▶ _What is being asked_: Give the listing below again exactly, but without any of its pictures.

▶ _Material provided_:

···

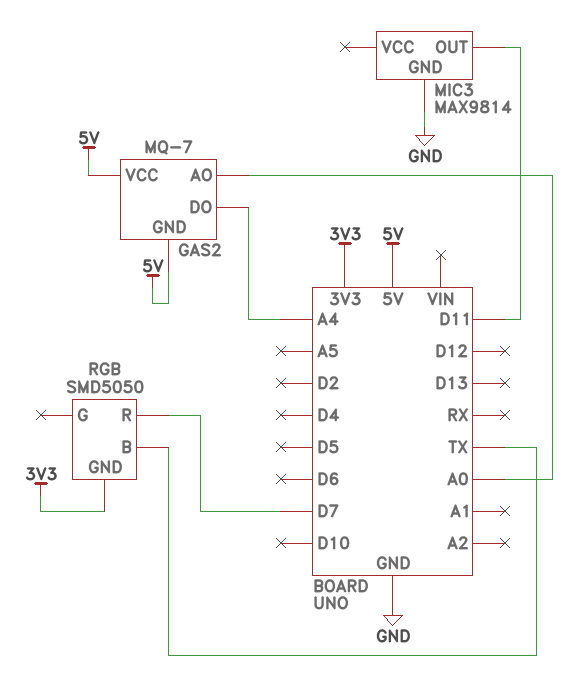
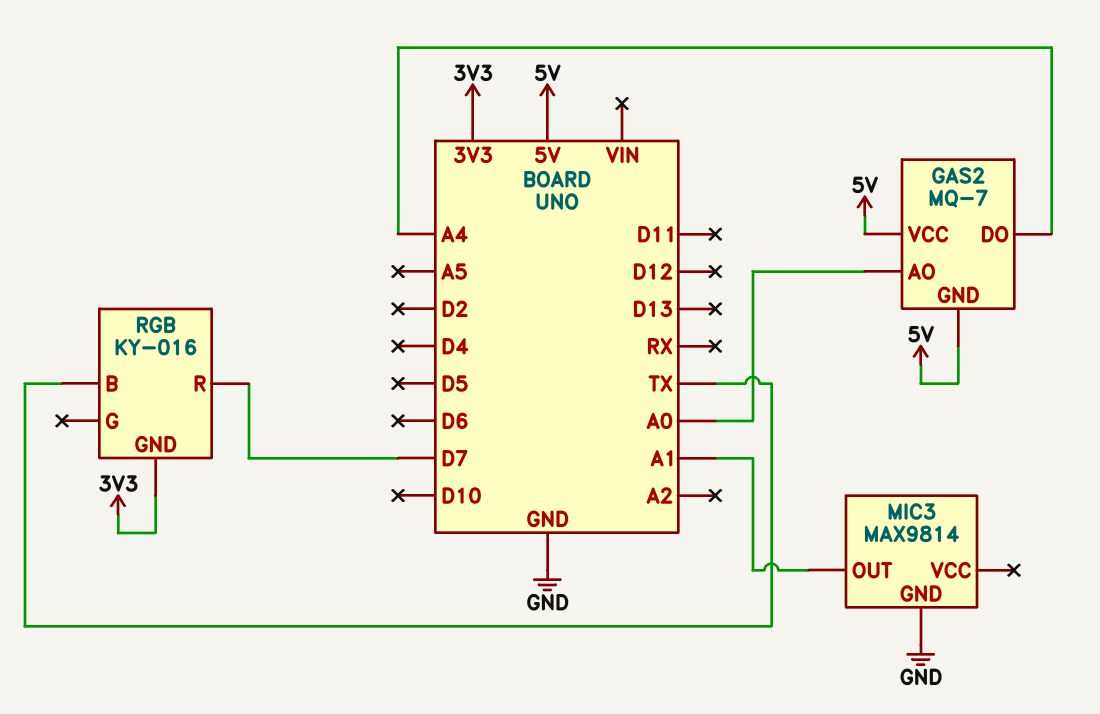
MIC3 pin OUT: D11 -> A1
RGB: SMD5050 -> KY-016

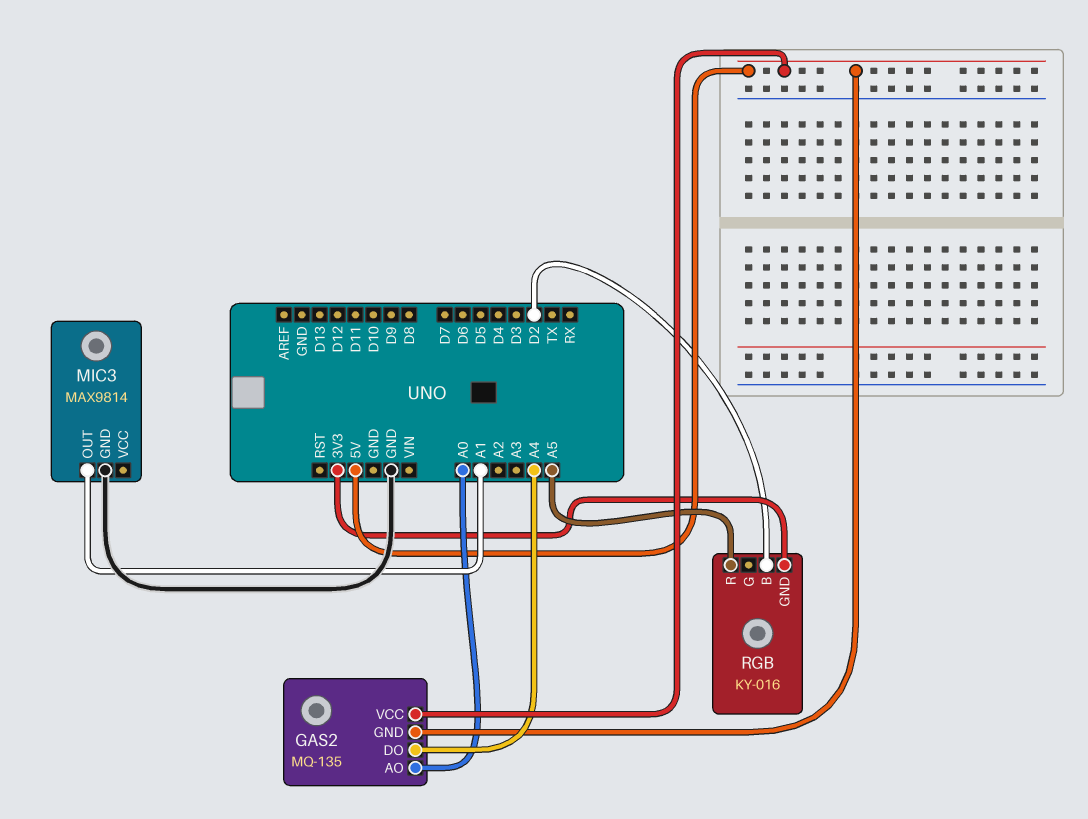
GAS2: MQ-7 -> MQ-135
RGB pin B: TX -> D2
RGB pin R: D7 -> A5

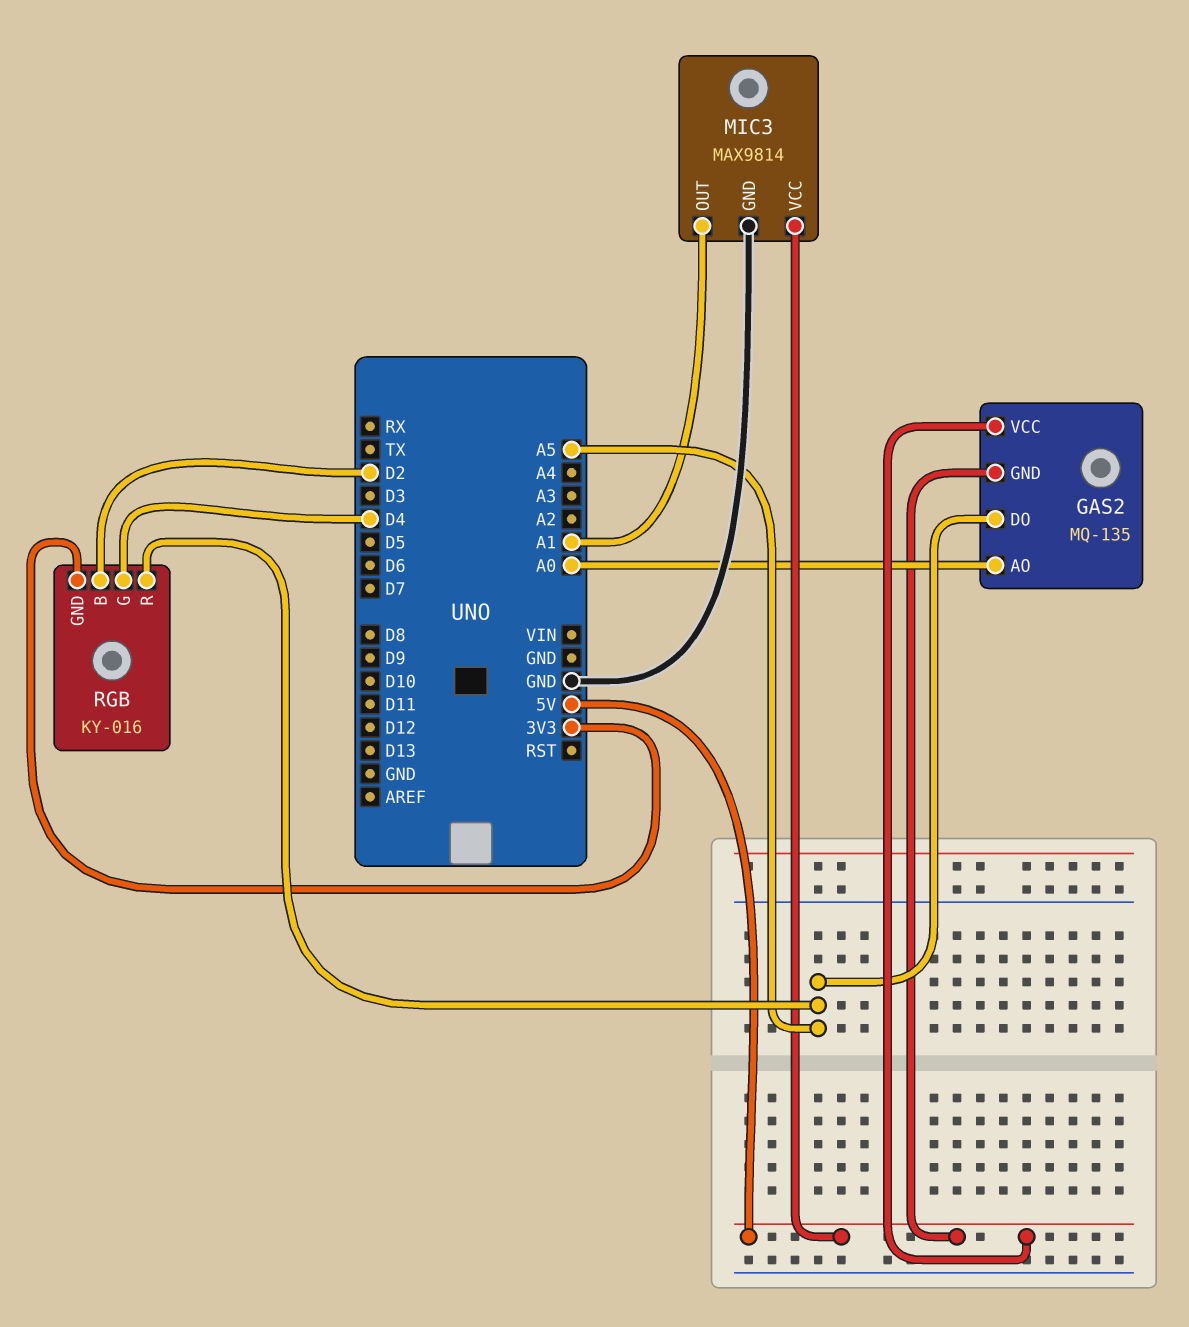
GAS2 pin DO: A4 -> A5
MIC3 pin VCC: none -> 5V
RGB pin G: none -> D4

···

▶ _Task result_:
MIC3 pin OUT: D11 -> A1
RGB: SMD5050 -> KY-016

GAS2: MQ-7 -> MQ-135
RGB pin B: TX -> D2
RGB pin R: D7 -> A5

GAS2 pin DO: A4 -> A5
MIC3 pin VCC: none -> 5V
RGB pin G: none -> D4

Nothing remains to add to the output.